» Exercise data
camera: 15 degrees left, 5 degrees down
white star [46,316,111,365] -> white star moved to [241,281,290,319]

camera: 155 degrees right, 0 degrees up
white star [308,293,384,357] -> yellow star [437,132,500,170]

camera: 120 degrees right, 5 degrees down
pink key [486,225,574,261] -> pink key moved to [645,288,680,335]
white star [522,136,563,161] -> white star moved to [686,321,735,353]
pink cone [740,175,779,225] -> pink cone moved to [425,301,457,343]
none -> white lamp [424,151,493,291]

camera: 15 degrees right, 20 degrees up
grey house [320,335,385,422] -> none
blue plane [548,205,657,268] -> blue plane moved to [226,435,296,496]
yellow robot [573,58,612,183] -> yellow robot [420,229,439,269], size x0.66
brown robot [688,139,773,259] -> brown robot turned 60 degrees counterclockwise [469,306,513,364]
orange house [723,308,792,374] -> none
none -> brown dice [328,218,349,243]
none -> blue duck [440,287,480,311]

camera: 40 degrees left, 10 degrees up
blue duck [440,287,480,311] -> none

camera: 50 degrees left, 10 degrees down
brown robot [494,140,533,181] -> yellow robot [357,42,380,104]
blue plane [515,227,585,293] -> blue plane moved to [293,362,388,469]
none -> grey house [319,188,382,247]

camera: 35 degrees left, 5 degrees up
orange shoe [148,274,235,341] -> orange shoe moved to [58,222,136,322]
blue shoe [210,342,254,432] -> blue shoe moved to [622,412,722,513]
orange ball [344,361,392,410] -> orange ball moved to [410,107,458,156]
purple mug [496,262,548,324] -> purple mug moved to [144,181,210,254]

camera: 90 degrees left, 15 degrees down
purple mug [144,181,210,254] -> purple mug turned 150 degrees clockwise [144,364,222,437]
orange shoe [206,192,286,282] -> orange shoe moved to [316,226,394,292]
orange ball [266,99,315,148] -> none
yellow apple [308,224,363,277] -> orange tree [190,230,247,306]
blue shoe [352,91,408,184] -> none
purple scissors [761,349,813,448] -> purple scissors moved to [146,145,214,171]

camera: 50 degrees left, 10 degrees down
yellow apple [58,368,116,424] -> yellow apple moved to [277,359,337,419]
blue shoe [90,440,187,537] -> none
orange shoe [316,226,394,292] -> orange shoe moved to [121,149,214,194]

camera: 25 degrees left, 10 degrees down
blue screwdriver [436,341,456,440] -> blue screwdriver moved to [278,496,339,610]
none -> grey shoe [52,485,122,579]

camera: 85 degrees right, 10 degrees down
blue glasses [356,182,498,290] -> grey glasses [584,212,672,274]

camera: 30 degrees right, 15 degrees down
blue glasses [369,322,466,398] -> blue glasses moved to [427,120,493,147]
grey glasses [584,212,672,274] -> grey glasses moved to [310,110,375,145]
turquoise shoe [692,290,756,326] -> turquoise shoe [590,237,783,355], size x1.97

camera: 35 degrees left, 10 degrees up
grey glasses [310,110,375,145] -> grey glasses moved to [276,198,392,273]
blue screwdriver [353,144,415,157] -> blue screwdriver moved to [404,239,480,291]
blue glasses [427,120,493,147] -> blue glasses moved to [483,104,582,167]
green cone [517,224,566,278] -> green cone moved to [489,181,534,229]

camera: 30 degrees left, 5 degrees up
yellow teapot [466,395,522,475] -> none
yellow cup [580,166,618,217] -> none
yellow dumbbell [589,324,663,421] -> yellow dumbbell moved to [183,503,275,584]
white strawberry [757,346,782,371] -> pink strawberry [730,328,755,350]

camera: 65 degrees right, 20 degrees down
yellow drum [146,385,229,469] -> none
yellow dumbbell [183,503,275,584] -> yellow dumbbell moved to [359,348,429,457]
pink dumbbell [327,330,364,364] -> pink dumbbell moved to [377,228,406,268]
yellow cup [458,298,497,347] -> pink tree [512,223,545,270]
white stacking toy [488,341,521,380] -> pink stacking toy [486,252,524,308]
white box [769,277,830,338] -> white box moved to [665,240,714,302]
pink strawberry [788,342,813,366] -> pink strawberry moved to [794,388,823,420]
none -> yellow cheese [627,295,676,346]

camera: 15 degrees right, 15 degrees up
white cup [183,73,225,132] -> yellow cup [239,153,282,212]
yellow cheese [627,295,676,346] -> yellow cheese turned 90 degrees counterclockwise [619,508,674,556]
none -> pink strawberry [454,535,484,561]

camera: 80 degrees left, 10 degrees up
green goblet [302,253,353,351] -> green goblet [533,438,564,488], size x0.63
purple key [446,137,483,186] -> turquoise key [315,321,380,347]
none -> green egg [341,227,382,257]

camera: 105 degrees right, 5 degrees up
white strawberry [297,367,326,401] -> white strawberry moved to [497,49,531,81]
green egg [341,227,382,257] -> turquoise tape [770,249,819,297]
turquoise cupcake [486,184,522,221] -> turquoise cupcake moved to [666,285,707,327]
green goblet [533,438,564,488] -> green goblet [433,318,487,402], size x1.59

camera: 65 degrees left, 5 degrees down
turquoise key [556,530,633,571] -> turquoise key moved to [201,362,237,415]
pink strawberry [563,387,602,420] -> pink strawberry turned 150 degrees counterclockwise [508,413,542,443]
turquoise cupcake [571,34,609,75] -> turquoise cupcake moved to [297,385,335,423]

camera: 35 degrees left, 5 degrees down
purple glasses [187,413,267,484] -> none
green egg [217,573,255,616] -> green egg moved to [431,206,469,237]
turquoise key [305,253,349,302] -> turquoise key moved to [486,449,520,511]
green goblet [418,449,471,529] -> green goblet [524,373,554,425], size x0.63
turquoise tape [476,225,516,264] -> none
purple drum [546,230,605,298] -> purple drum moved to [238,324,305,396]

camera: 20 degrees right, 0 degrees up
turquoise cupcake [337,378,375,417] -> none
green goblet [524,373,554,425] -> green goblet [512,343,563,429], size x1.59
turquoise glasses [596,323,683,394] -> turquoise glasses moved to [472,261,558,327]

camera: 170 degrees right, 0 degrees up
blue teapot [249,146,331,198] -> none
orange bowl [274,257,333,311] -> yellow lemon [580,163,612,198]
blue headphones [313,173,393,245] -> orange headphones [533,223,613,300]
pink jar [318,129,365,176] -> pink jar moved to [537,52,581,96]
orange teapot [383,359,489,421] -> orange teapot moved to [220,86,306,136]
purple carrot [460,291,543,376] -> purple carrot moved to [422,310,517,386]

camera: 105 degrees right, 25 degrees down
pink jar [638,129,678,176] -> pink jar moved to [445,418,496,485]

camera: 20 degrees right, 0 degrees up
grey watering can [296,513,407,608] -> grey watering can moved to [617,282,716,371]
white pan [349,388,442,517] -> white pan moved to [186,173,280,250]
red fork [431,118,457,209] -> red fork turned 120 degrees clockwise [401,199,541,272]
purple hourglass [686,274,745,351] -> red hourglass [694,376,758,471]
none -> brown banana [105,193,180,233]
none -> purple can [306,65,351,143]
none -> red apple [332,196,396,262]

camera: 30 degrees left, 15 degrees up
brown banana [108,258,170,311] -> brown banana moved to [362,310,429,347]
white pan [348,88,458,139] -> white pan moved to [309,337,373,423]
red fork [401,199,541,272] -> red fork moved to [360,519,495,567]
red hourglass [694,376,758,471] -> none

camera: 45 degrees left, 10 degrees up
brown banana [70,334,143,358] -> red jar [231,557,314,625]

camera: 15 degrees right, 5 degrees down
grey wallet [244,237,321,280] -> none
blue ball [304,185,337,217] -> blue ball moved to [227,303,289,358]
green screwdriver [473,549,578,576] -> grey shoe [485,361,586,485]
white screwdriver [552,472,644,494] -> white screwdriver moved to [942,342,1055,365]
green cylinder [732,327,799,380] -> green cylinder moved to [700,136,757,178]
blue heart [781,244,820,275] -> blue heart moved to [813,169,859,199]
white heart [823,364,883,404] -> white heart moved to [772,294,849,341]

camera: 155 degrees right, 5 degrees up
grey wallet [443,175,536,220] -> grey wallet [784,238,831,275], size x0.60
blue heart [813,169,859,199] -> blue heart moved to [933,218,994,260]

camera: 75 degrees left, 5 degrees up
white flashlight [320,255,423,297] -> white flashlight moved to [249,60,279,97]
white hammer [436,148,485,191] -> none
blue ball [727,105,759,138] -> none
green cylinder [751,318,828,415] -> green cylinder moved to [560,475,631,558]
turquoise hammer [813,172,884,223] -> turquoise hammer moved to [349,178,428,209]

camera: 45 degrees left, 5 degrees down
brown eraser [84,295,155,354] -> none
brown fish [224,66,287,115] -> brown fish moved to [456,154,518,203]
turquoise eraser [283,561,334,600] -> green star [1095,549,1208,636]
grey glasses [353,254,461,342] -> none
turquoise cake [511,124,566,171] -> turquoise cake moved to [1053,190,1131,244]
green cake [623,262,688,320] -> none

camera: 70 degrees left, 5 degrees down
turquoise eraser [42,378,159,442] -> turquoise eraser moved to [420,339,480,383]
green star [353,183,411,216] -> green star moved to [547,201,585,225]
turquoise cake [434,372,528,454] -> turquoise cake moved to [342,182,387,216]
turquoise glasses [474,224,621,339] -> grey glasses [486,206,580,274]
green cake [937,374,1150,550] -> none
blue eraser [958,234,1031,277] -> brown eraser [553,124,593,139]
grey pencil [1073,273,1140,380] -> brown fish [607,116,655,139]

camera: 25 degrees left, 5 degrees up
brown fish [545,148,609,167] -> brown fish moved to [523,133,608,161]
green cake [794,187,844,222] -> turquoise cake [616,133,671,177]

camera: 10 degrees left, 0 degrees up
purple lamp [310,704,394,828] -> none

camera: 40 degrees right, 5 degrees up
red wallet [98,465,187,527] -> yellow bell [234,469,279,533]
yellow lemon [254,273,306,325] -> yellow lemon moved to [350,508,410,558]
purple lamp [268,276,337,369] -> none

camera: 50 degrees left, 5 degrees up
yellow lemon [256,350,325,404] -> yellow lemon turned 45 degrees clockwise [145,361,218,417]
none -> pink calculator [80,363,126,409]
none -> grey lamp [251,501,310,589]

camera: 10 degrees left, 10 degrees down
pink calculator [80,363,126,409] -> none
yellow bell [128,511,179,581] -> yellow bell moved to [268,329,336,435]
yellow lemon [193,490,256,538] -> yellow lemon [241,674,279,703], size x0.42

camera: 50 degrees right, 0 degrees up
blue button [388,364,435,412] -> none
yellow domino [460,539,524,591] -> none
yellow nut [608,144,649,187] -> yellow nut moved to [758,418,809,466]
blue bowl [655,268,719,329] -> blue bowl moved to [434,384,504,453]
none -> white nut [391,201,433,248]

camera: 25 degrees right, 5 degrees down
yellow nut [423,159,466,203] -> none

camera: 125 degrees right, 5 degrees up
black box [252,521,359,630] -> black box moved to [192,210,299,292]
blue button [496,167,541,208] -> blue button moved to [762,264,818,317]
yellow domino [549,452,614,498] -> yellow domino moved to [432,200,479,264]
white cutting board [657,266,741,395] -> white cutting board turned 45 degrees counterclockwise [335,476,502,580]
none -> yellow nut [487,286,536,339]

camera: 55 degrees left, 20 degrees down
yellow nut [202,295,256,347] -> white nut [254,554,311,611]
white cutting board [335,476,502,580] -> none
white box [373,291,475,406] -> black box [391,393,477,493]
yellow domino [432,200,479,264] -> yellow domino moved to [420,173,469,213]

» What you will do
For this exercise, please output exactly the lines above starting at the line with "camera: 65 degrees left, 5 degrees down" and ending at the line with "green goblet [524,373,554,425] ->", ends included.

» Result
camera: 65 degrees left, 5 degrees down
turquoise key [556,530,633,571] -> turquoise key moved to [201,362,237,415]
pink strawberry [563,387,602,420] -> pink strawberry turned 150 degrees counterclockwise [508,413,542,443]
turquoise cupcake [571,34,609,75] -> turquoise cupcake moved to [297,385,335,423]

camera: 35 degrees left, 5 degrees down
purple glasses [187,413,267,484] -> none
green egg [217,573,255,616] -> green egg moved to [431,206,469,237]
turquoise key [305,253,349,302] -> turquoise key moved to [486,449,520,511]
green goblet [418,449,471,529] -> green goblet [524,373,554,425], size x0.63
turquoise tape [476,225,516,264] -> none
purple drum [546,230,605,298] -> purple drum moved to [238,324,305,396]

camera: 20 degrees right, 0 degrees up
turquoise cupcake [337,378,375,417] -> none
green goblet [524,373,554,425] -> green goblet [512,343,563,429], size x1.59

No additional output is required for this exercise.